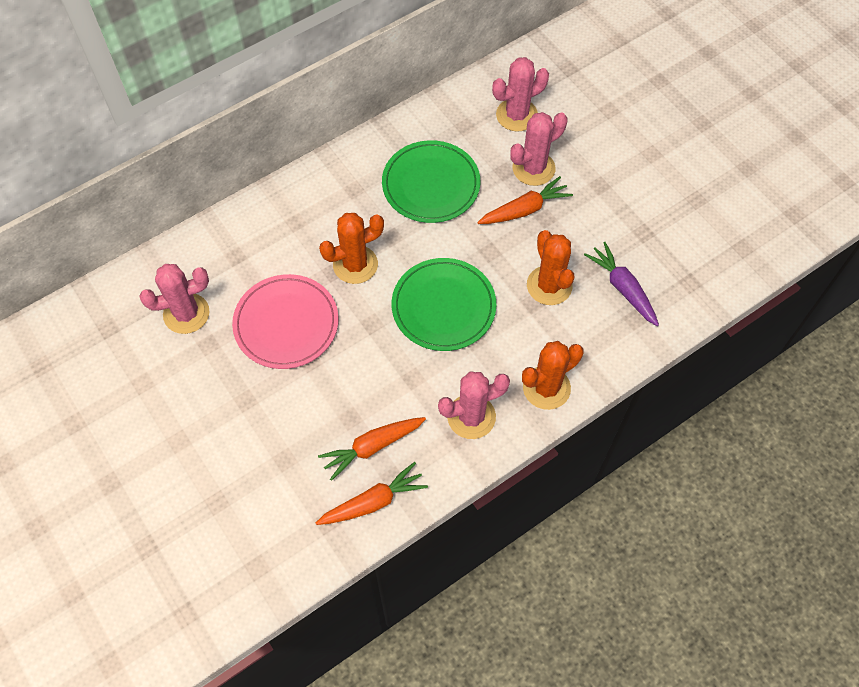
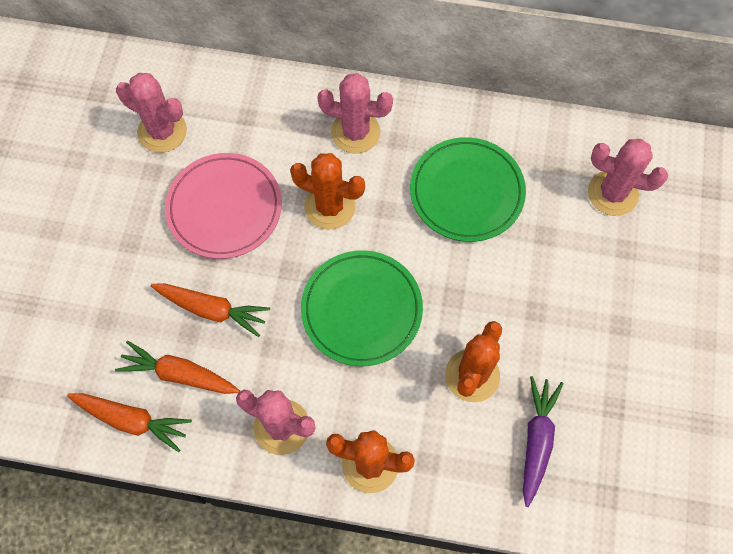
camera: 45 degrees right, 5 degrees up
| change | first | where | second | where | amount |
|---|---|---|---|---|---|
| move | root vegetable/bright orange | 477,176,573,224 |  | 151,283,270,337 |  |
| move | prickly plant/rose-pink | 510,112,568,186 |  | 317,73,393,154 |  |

◇ ◇ ◇

Please repeat the data above exactly as it appears, pictures excluded.

Exercise answer:
camera: 45 degrees right, 5 degrees up
| change | first | where | second | where | amount |
|---|---|---|---|---|---|
| move | root vegetable/bright orange | 477,176,573,224 |  | 151,283,270,337 |  |
| move | prickly plant/rose-pink | 510,112,568,186 |  | 317,73,393,154 |  |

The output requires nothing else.